• **EXERCISE DESCRIPTION**
Restate word for word every line from the top of the data below down through the line that holds "none -> yellow 1x2 brick [199,204,291,287]".

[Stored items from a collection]
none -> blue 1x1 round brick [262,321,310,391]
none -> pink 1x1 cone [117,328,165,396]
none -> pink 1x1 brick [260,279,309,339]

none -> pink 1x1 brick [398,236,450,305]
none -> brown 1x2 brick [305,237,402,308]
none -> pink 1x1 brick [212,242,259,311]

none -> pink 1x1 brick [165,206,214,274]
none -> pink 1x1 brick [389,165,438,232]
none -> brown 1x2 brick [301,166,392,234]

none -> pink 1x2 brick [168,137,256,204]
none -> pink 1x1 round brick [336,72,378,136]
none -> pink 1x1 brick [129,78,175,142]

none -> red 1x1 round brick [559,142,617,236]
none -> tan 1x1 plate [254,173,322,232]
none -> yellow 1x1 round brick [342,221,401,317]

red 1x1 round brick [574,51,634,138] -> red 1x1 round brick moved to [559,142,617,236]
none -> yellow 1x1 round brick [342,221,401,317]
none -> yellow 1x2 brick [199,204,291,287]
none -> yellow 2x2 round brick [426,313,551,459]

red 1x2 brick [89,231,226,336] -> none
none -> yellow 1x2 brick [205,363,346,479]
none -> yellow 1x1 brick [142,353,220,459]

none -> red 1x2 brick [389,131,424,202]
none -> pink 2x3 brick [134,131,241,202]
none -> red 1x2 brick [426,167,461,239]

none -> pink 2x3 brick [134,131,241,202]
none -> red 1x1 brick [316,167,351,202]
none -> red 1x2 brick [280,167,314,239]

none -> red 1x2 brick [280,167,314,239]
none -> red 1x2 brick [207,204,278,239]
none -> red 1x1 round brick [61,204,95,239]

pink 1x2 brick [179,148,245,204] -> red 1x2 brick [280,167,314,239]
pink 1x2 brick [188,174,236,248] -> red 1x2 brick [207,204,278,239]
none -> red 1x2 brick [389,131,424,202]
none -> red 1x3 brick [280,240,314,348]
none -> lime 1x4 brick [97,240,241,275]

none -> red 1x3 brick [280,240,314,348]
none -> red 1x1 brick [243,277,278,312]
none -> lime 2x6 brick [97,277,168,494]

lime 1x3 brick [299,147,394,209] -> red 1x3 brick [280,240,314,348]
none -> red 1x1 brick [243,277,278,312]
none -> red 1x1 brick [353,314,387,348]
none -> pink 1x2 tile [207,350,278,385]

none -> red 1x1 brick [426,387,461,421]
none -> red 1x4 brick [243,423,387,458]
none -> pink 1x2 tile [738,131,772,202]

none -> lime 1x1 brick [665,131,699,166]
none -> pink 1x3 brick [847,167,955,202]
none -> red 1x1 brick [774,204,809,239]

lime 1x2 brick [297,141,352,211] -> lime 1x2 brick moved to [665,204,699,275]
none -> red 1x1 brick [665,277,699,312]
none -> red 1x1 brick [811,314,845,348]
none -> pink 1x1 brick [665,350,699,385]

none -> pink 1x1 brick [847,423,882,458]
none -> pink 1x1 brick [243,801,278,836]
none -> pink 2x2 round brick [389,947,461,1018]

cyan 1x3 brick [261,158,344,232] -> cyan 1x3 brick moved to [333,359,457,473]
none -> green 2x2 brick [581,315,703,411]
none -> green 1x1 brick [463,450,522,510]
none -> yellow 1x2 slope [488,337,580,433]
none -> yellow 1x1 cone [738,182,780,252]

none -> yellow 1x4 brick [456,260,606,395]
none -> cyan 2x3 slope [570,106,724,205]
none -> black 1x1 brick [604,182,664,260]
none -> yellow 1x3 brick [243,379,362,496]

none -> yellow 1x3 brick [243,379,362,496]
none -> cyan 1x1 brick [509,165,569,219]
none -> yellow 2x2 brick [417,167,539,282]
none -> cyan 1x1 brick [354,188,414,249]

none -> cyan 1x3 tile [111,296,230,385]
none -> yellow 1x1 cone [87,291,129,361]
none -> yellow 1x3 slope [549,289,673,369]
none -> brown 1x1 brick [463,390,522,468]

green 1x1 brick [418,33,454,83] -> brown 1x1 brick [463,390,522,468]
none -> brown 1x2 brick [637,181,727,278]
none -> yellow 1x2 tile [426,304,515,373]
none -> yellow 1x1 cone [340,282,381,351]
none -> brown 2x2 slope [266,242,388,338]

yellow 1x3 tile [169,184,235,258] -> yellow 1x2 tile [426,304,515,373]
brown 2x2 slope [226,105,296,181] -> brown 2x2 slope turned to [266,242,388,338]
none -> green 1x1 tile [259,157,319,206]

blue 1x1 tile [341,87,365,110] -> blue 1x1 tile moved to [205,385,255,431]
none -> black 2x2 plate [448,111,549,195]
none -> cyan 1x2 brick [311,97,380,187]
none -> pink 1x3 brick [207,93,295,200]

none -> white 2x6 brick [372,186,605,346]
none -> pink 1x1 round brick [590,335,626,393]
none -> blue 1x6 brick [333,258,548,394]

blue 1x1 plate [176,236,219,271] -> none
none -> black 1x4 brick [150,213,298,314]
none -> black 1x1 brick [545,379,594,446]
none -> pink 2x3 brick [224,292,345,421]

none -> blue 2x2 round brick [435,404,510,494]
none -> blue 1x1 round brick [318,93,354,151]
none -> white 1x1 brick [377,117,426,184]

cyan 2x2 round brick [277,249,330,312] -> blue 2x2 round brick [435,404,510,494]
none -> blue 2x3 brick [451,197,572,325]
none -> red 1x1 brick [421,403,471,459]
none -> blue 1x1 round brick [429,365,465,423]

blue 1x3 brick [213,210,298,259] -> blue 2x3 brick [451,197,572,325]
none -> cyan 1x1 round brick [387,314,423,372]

• **TASK OUTPUT**
none -> blue 1x1 round brick [262,321,310,391]
none -> pink 1x1 cone [117,328,165,396]
none -> pink 1x1 brick [260,279,309,339]

none -> pink 1x1 brick [398,236,450,305]
none -> brown 1x2 brick [305,237,402,308]
none -> pink 1x1 brick [212,242,259,311]

none -> pink 1x1 brick [165,206,214,274]
none -> pink 1x1 brick [389,165,438,232]
none -> brown 1x2 brick [301,166,392,234]

none -> pink 1x2 brick [168,137,256,204]
none -> pink 1x1 round brick [336,72,378,136]
none -> pink 1x1 brick [129,78,175,142]

none -> red 1x1 round brick [559,142,617,236]
none -> tan 1x1 plate [254,173,322,232]
none -> yellow 1x1 round brick [342,221,401,317]

red 1x1 round brick [574,51,634,138] -> red 1x1 round brick moved to [559,142,617,236]
none -> yellow 1x1 round brick [342,221,401,317]
none -> yellow 1x2 brick [199,204,291,287]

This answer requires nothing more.